INFORMATION SUPPLIED:

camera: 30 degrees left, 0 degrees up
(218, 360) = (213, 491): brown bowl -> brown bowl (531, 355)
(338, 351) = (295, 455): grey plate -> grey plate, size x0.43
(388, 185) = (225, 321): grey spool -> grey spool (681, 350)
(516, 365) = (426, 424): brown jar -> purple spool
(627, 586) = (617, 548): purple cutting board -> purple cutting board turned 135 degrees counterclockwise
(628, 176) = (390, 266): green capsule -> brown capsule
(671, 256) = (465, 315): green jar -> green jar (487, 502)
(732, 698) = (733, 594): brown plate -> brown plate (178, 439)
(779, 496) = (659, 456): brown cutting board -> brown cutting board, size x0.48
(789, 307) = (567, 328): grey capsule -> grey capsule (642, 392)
==
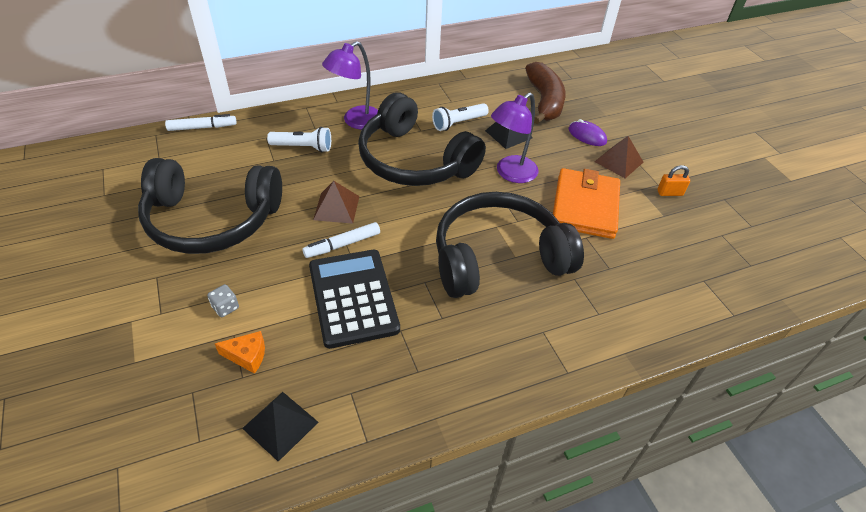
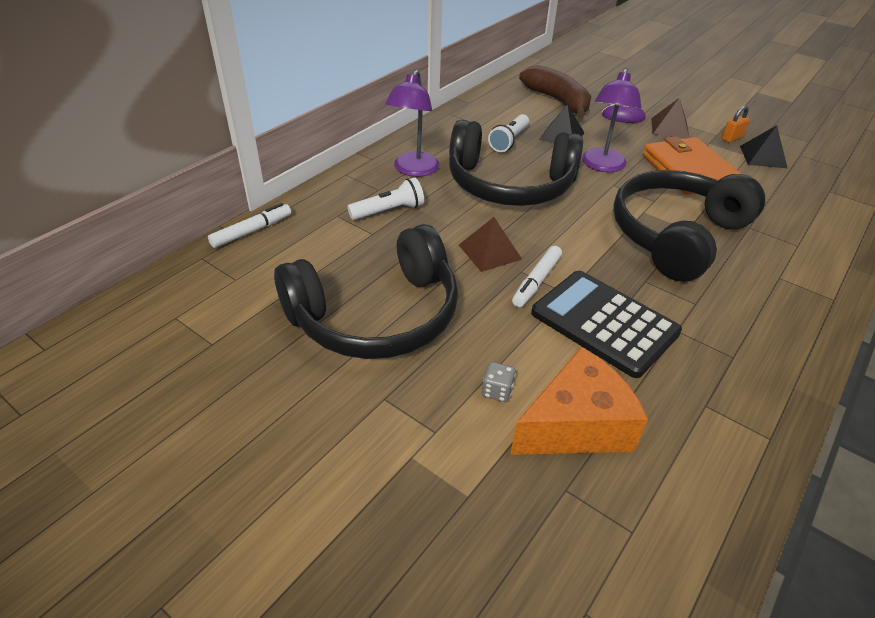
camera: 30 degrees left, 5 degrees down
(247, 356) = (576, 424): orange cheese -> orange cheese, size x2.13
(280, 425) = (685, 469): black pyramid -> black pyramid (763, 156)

WHAT THE TASK ASKS:
Reproduce each line from the records that contains the word "board".

RESPONSE:
(627, 586) = (617, 548): purple cutting board -> purple cutting board turned 135 degrees counterclockwise
(779, 496) = (659, 456): brown cutting board -> brown cutting board, size x0.48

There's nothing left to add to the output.